Records supplied section start
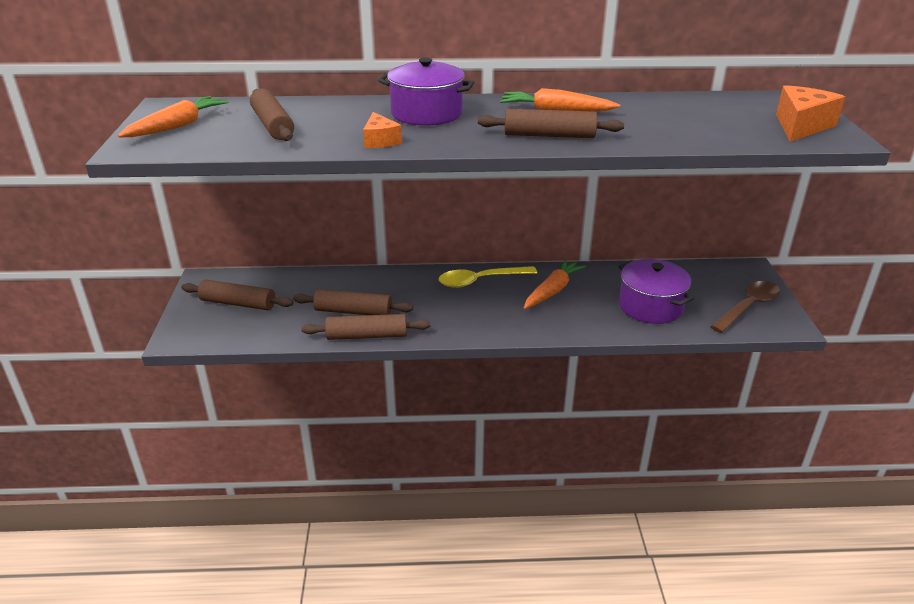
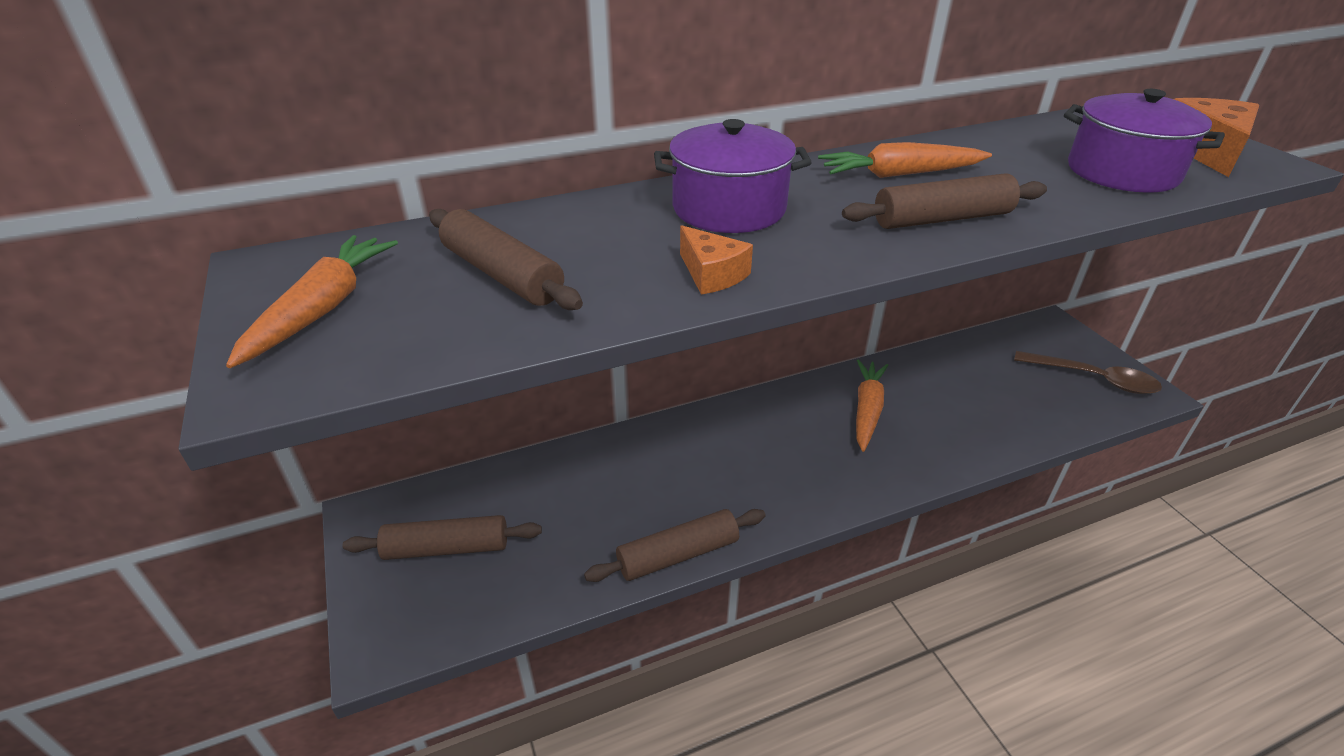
camera: 20 degrees left, 5 degrees up
(353, 312) = (632, 515): brown rolling pin -> none
(480, 281) = (769, 416): yellow spoon -> none
(650, 306) = (993, 405): purple pot -> purple pot (1122, 172)
(748, 307) = (1093, 379): brown spoon -> brown spoon turned 90 degrees clockwise

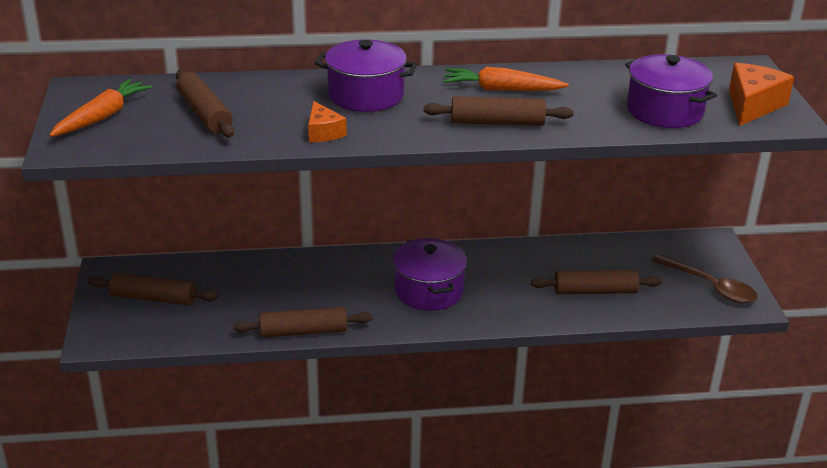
camera: 15 degrees right, 5 degrees down
(801, 452) = (428, 291): none -> purple pot
(867, 410) = (500, 273): orange carrot -> none
(984, 411) = (595, 291): none -> brown rolling pin

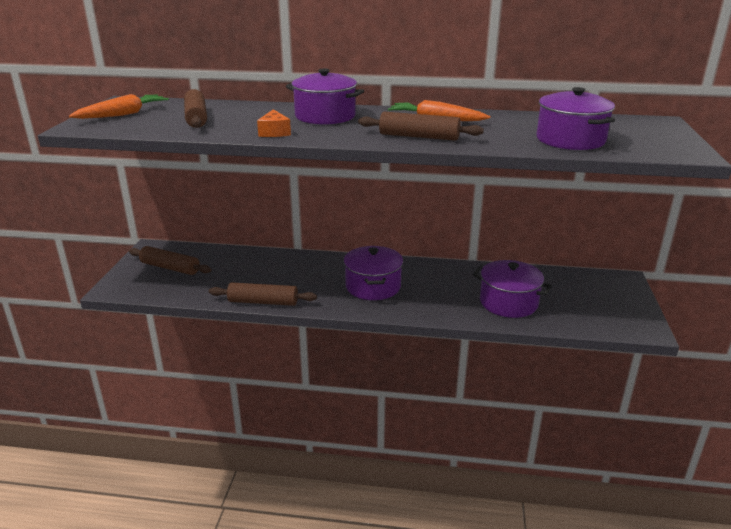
camera: 15 degrees right, 5 degrees down
(595, 291) = (508, 302): brown rolling pin -> purple pot
(710, 286) = (611, 311): brown spoon -> none
(752, 105) = (654, 142): orange cheese -> none

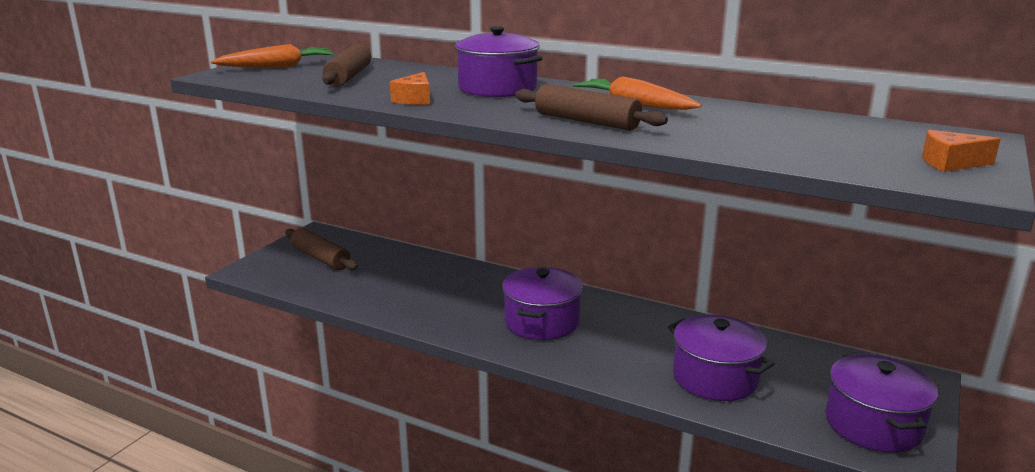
camera: 20 degrees right, 5 degrees down
(263, 302) = (395, 316): brown rolling pin -> none
(570, 140) = (799, 147): purple pot -> purple pot (873, 424)
(662, 141) = (950, 163): none -> orange cheese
Records supplied section end
[Exercise directions]: Write out all the entries word for word, but skip any images.

[Task answer]:
camera: 20 degrees left, 5 degrees up
(353, 312) = (632, 515): brown rolling pin -> none
(480, 281) = (769, 416): yellow spoon -> none
(650, 306) = (993, 405): purple pot -> purple pot (1122, 172)
(748, 307) = (1093, 379): brown spoon -> brown spoon turned 90 degrees clockwise

camera: 15 degrees right, 5 degrees down
(801, 452) = (428, 291): none -> purple pot
(867, 410) = (500, 273): orange carrot -> none
(984, 411) = (595, 291): none -> brown rolling pin

camera: 15 degrees right, 5 degrees down
(595, 291) = (508, 302): brown rolling pin -> purple pot
(710, 286) = (611, 311): brown spoon -> none
(752, 105) = (654, 142): orange cheese -> none

camera: 20 degrees right, 5 degrees down
(263, 302) = (395, 316): brown rolling pin -> none
(570, 140) = (799, 147): purple pot -> purple pot (873, 424)
(662, 141) = (950, 163): none -> orange cheese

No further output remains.